Exactly transcribe the span of lines from the one containing "white cheese: 3 -> 0" through the final line of the entries, inclusive, and nothing outside it. Exclude the pictures.

Source material:
----

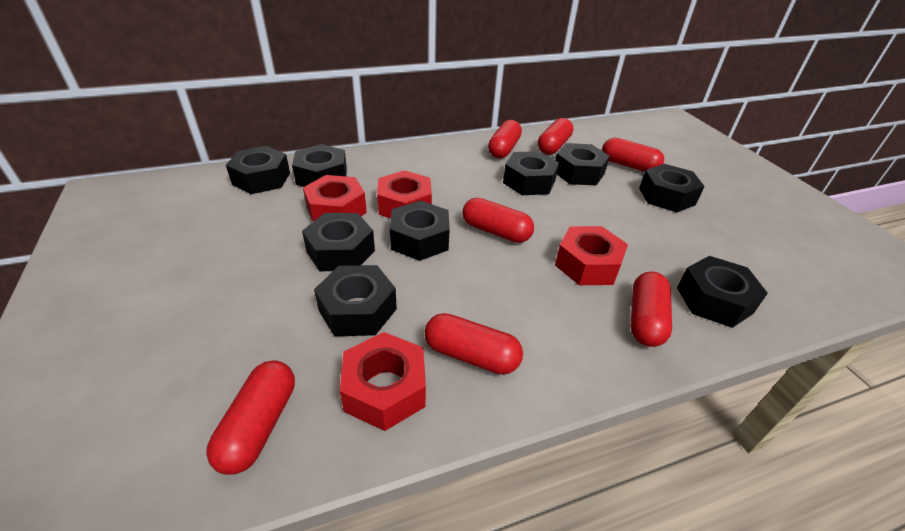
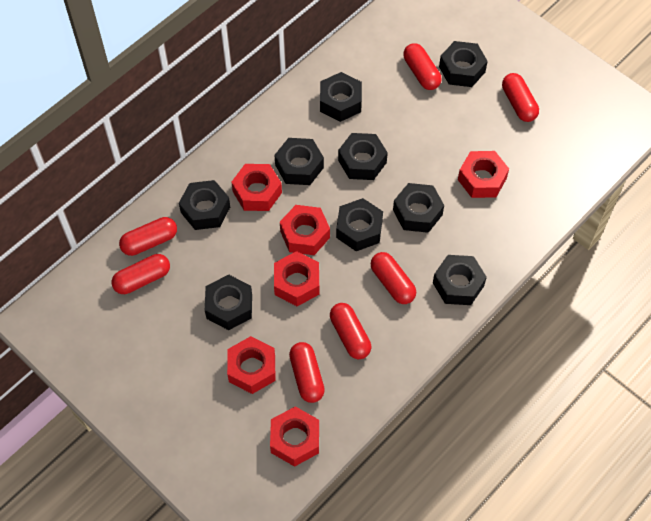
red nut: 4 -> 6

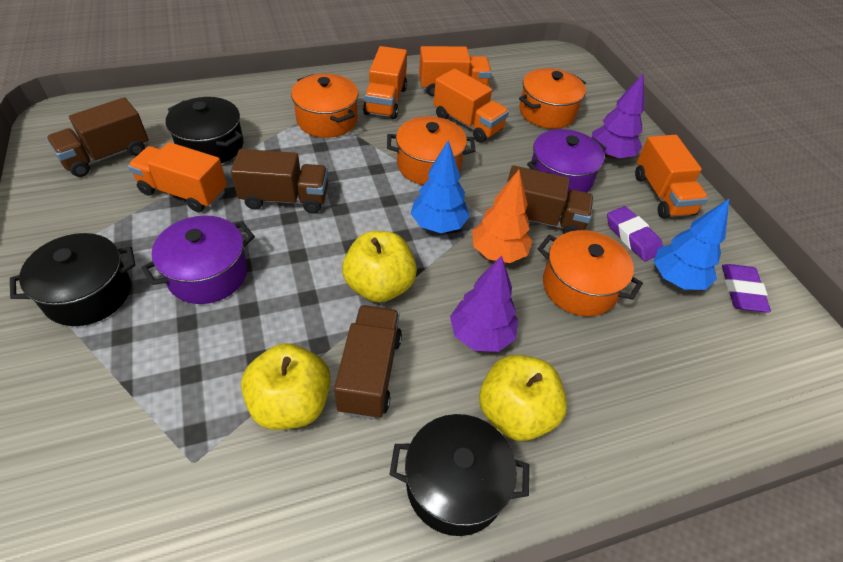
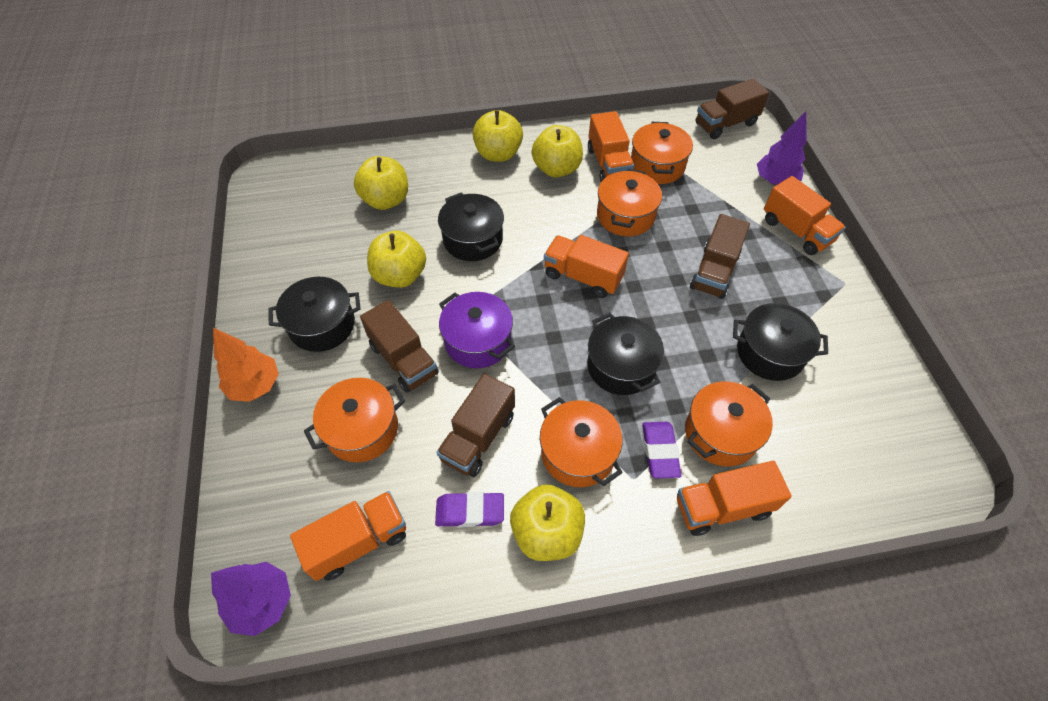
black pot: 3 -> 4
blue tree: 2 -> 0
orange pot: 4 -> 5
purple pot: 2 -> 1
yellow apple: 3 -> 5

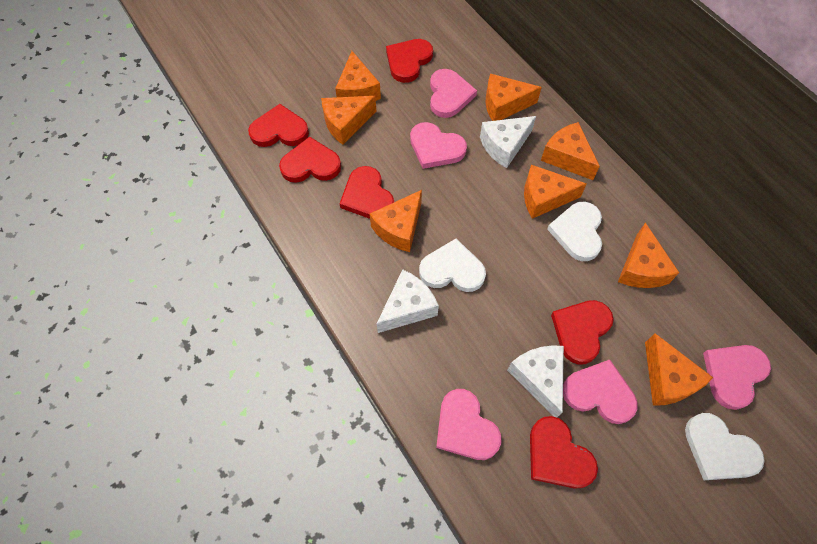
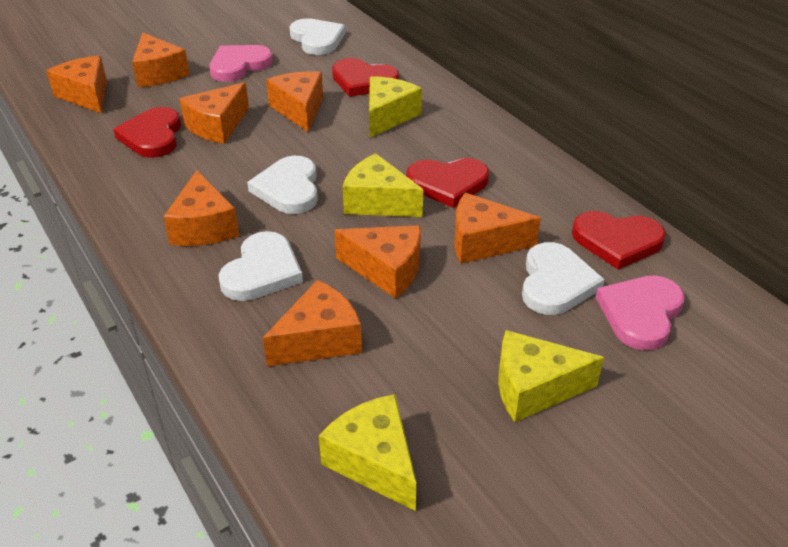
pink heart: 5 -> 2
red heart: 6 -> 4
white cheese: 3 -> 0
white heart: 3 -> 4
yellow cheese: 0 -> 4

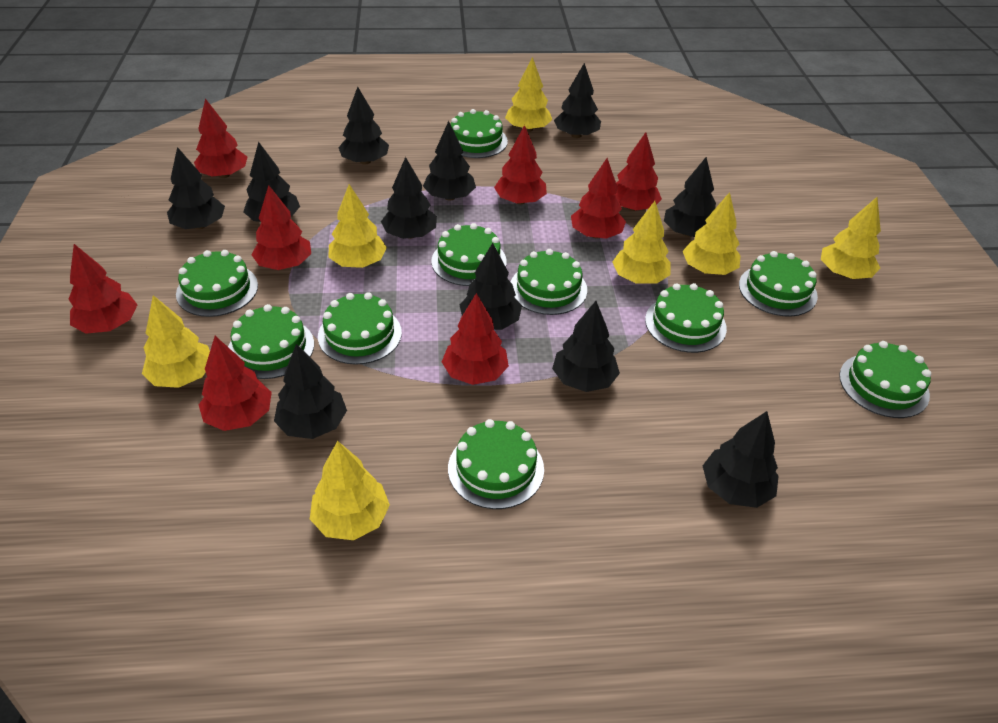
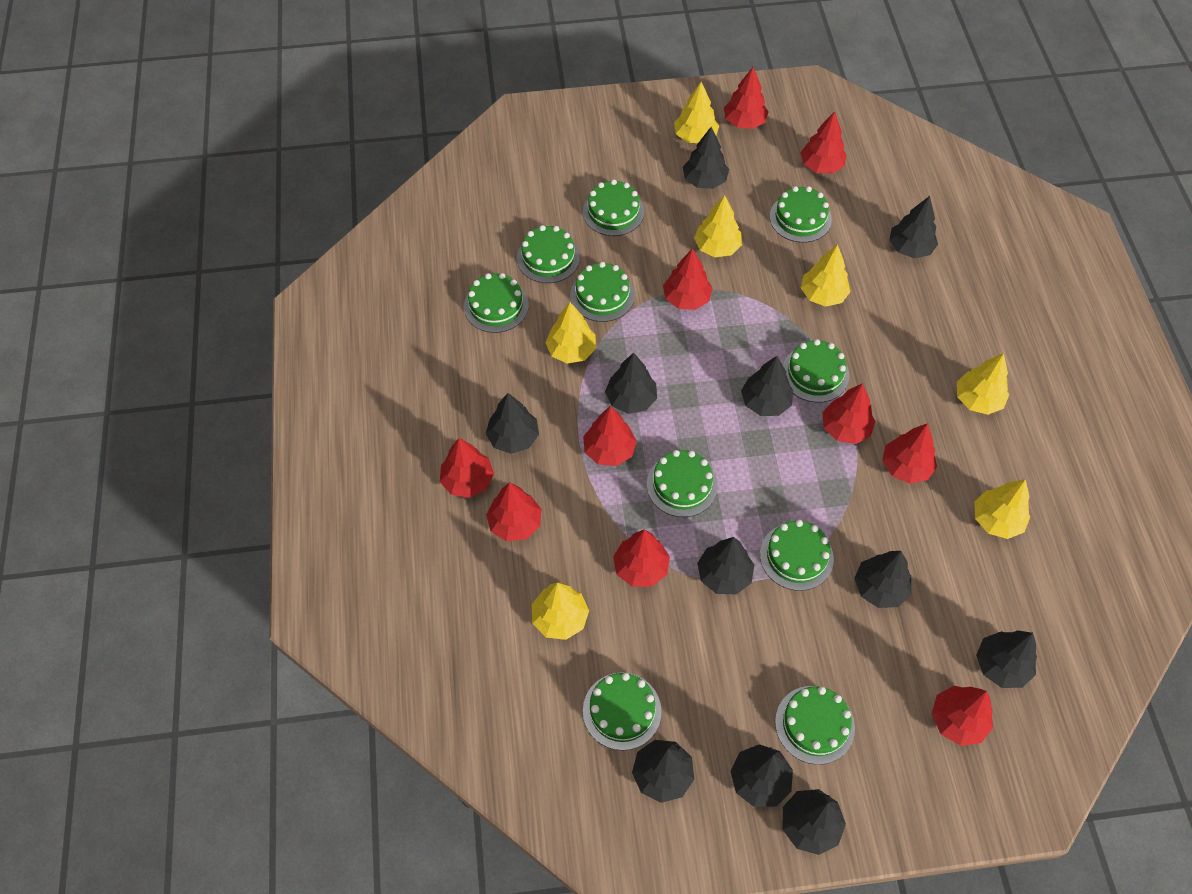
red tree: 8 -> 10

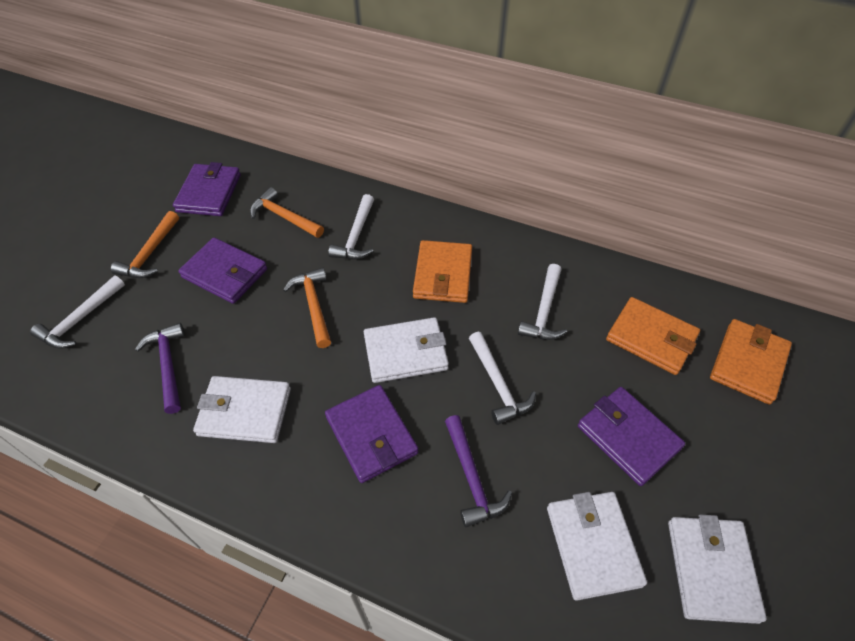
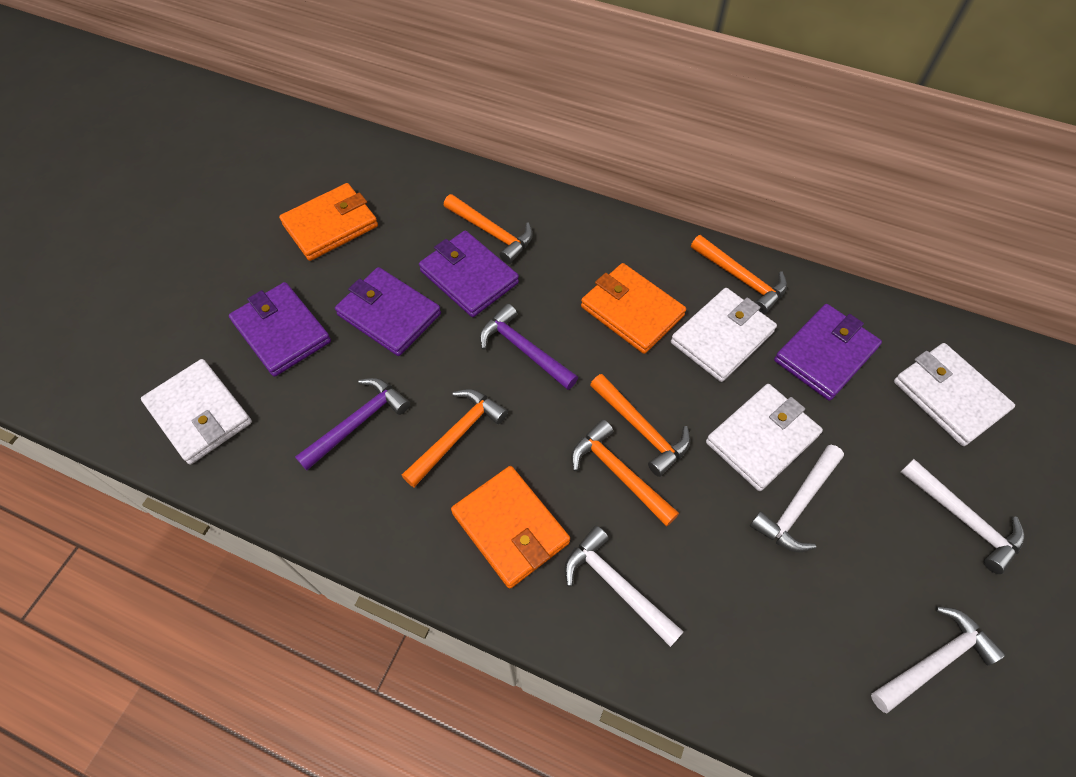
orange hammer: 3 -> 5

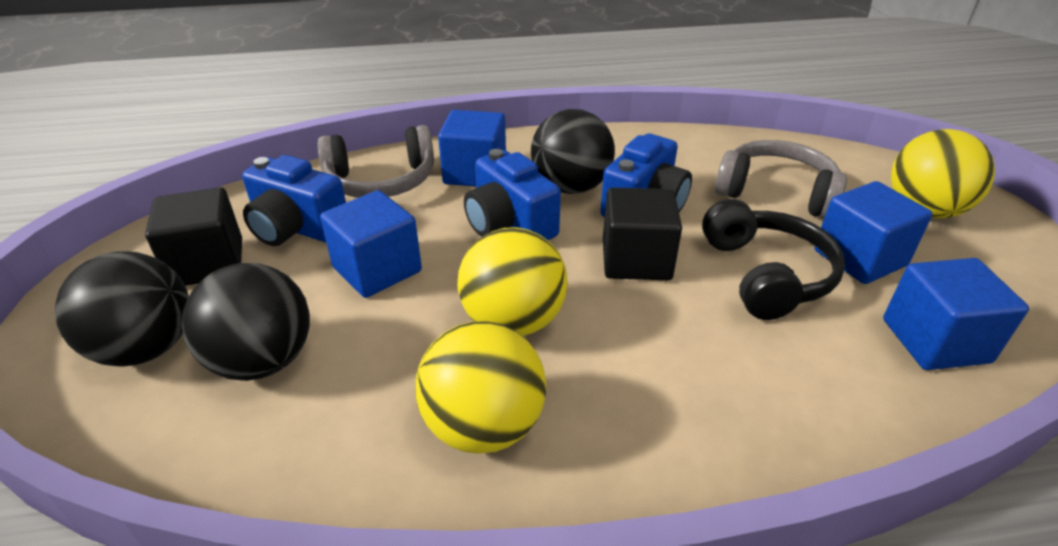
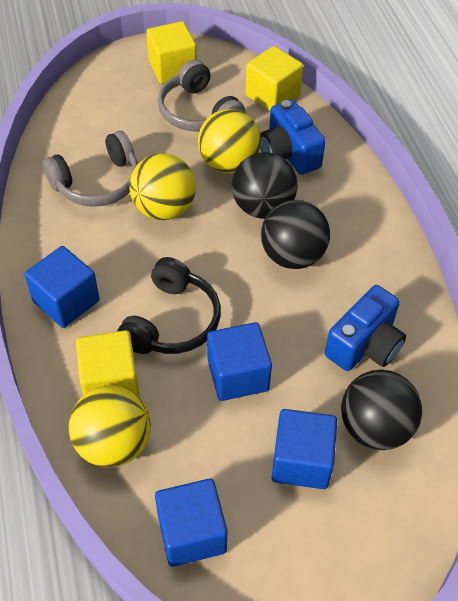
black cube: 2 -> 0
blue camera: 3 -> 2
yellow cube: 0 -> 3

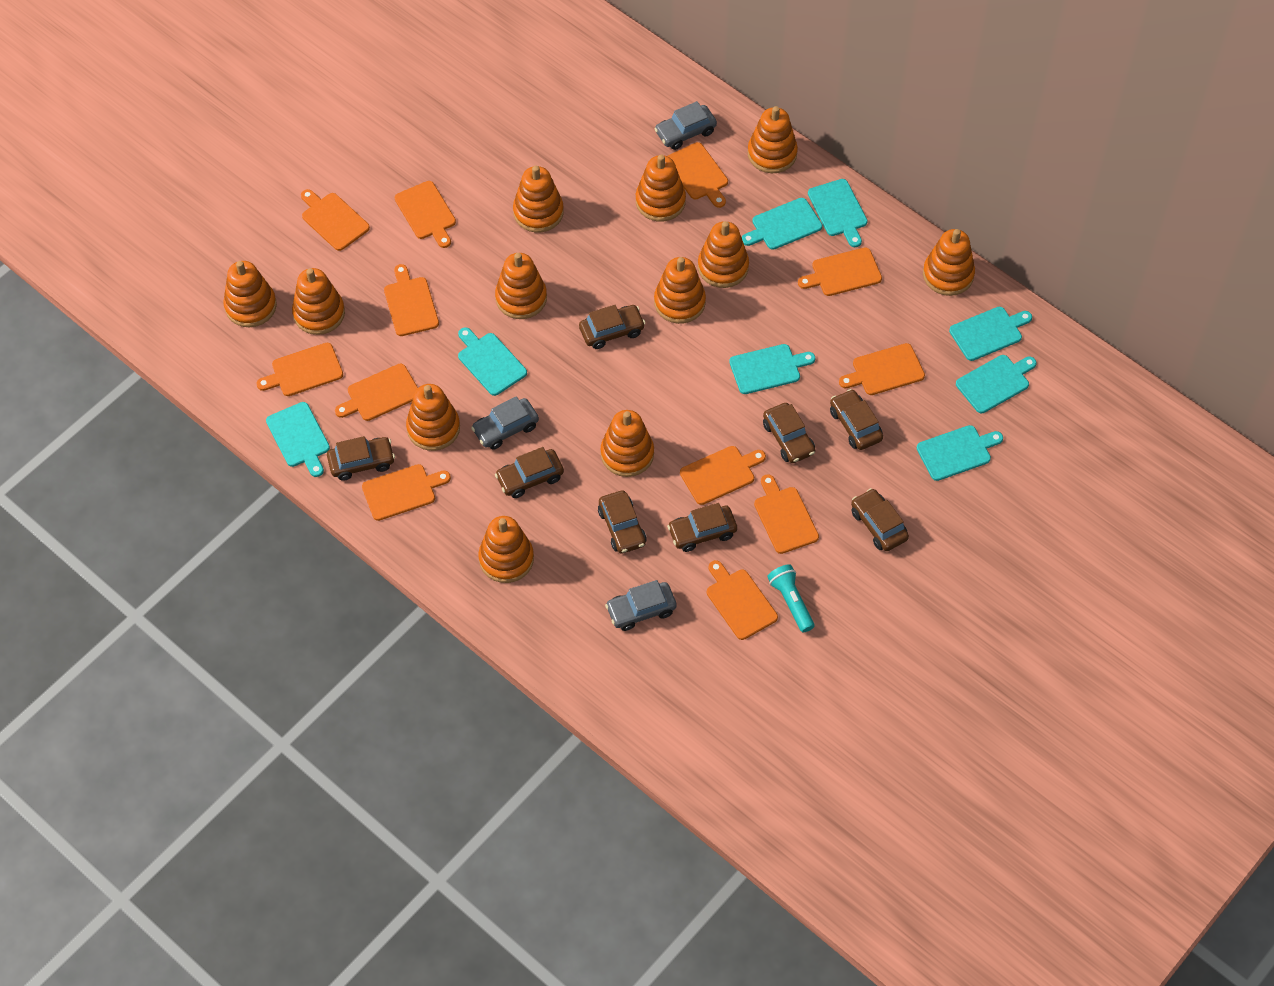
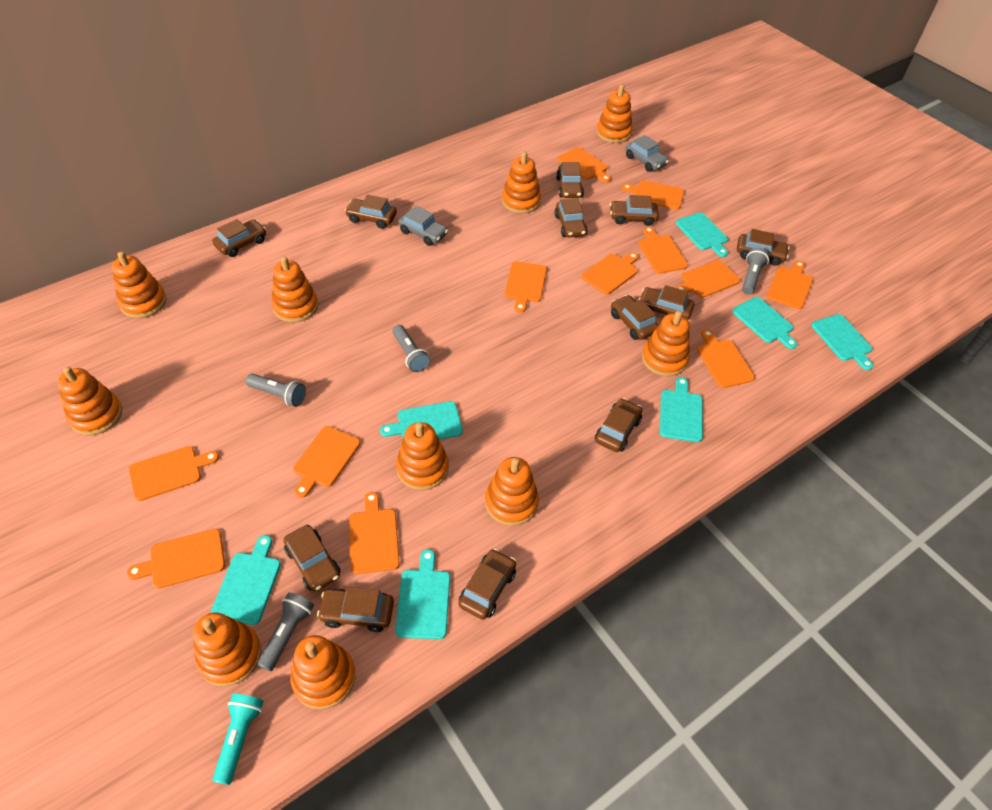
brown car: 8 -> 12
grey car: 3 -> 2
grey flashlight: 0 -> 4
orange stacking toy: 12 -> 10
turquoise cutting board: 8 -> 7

----

Result of this exercise:
white cheese: 3 -> 0
white heart: 3 -> 4
yellow cheese: 0 -> 4

red tree: 8 -> 10

orange hammer: 3 -> 5

black cube: 2 -> 0
blue camera: 3 -> 2
yellow cube: 0 -> 3

brown car: 8 -> 12
grey car: 3 -> 2
grey flashlight: 0 -> 4
orange stacking toy: 12 -> 10
turquoise cutting board: 8 -> 7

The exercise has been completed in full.